- **EXERCISE BRIEF**: Output only the lines from the start of the entries through the line holding "camera: 30 degrees right, 5 degrees down". Each line must match the original exactly.

- **DATA TO USE**:
★ ★ ★

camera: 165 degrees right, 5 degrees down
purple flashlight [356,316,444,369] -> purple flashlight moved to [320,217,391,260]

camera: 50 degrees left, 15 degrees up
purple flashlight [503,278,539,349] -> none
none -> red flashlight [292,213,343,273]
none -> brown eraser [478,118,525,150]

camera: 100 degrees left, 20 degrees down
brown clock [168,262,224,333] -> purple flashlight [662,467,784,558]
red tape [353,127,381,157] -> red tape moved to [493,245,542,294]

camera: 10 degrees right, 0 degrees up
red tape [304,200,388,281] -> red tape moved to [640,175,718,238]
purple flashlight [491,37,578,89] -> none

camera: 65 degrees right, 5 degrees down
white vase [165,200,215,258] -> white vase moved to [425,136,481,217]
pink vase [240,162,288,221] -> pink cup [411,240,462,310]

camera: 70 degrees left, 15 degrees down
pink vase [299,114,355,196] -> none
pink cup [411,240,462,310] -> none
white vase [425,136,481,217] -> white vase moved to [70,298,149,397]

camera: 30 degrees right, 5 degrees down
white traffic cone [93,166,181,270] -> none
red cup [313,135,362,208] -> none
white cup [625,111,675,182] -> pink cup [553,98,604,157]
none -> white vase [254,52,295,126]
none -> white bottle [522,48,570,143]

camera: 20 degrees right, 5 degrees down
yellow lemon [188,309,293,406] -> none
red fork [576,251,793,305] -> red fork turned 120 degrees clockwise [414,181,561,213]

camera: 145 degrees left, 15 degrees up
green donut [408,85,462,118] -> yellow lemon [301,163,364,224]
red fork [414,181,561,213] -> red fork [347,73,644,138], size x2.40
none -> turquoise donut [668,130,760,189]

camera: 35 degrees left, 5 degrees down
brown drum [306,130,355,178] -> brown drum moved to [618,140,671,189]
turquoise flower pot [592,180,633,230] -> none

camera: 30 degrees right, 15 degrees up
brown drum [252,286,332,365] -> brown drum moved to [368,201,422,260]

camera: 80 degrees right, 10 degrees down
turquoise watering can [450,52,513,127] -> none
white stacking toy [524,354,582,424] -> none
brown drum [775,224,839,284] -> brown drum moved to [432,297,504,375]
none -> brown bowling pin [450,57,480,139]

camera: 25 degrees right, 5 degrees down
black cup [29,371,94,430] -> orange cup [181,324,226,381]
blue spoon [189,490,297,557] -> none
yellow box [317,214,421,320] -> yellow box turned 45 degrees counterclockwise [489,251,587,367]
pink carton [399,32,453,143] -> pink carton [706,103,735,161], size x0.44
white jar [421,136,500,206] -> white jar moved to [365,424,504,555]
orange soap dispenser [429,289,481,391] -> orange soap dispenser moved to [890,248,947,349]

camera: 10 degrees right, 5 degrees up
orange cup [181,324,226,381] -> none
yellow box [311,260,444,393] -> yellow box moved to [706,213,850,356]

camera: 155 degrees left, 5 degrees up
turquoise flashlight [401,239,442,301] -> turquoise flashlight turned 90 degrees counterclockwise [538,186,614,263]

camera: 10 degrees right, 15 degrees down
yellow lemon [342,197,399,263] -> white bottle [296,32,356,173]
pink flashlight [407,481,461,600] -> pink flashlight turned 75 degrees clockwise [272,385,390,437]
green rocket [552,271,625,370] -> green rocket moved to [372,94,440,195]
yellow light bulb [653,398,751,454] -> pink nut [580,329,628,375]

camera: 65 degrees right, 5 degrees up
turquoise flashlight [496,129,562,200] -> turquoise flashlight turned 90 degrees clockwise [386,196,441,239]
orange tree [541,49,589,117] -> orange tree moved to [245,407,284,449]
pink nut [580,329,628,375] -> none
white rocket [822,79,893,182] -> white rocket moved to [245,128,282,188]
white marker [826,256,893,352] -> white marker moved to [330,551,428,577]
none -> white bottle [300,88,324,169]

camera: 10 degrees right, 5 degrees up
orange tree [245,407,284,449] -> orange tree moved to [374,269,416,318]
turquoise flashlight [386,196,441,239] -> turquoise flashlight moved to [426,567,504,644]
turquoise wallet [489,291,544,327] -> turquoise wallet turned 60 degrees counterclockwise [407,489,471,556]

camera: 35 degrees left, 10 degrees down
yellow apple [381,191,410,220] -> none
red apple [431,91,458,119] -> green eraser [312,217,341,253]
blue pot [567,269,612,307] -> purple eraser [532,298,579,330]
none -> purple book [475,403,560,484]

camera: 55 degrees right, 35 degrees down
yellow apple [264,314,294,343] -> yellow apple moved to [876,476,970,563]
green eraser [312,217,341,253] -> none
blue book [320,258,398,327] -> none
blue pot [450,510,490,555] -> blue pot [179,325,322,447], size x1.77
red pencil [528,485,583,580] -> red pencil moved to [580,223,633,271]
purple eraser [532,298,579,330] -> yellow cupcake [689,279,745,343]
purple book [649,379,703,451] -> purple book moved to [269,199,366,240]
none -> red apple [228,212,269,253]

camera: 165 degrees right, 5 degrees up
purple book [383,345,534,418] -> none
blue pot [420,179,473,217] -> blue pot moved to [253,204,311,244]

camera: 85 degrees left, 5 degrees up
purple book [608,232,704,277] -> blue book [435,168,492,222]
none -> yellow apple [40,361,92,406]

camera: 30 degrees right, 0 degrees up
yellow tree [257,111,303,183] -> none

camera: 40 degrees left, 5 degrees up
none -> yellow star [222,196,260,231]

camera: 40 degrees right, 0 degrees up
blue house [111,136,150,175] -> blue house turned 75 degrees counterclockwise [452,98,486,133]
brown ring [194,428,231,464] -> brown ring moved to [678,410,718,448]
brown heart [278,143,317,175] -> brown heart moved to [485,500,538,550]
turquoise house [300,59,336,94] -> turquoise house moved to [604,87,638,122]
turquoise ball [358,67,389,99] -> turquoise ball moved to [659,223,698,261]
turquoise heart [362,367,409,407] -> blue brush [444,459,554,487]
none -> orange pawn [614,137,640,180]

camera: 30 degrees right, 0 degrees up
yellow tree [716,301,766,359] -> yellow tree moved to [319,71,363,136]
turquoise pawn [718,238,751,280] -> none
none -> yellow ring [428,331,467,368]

★ ★ ★

- **EXERCISE RESPONSE**:
camera: 165 degrees right, 5 degrees down
purple flashlight [356,316,444,369] -> purple flashlight moved to [320,217,391,260]

camera: 50 degrees left, 15 degrees up
purple flashlight [503,278,539,349] -> none
none -> red flashlight [292,213,343,273]
none -> brown eraser [478,118,525,150]

camera: 100 degrees left, 20 degrees down
brown clock [168,262,224,333] -> purple flashlight [662,467,784,558]
red tape [353,127,381,157] -> red tape moved to [493,245,542,294]

camera: 10 degrees right, 0 degrees up
red tape [304,200,388,281] -> red tape moved to [640,175,718,238]
purple flashlight [491,37,578,89] -> none

camera: 65 degrees right, 5 degrees down
white vase [165,200,215,258] -> white vase moved to [425,136,481,217]
pink vase [240,162,288,221] -> pink cup [411,240,462,310]

camera: 70 degrees left, 15 degrees down
pink vase [299,114,355,196] -> none
pink cup [411,240,462,310] -> none
white vase [425,136,481,217] -> white vase moved to [70,298,149,397]

camera: 30 degrees right, 5 degrees down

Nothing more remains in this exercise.